_Data supplied_:

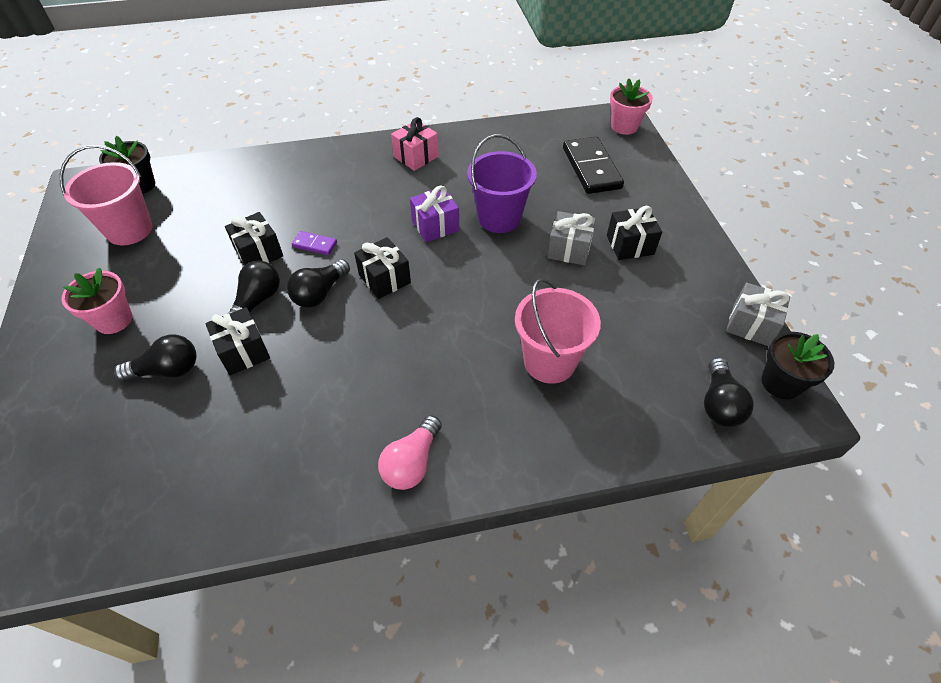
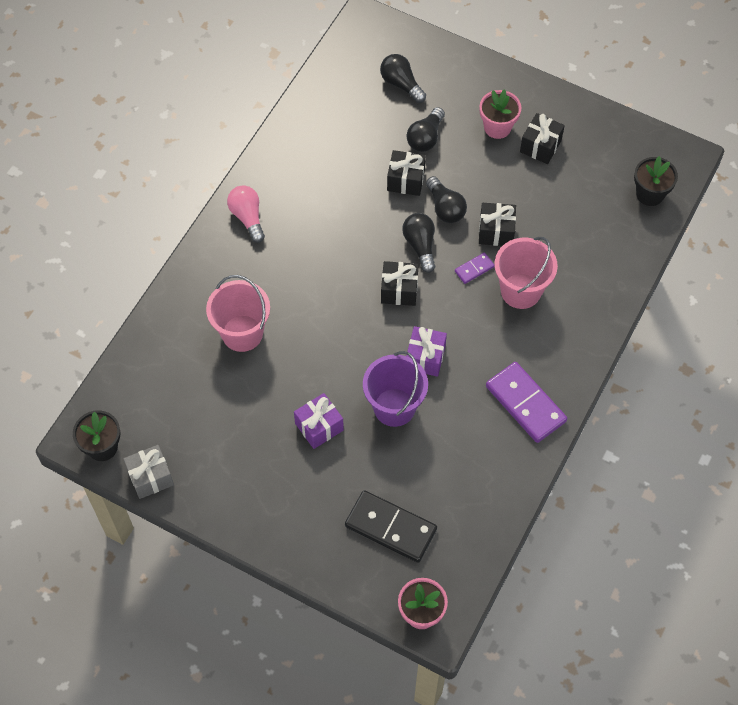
camera: 130 degrees right, 10 degrees up
(129, 230) = (593, 167): pink bucket -> pink bucket (521, 291)
(416, 157) = (525, 404): pink gift -> purple domino
(569, 249) = (319, 427): grey gift -> purple gift
(630, 245) = (284, 472): black gift -> black gift (540, 146)
(719, 403) = (127, 398): black light bulb -> black light bulb (401, 84)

_What the task asks_: Take every line above carrying "purple" and return it.

_Response area_:
(416, 157) = (525, 404): pink gift -> purple domino
(569, 249) = (319, 427): grey gift -> purple gift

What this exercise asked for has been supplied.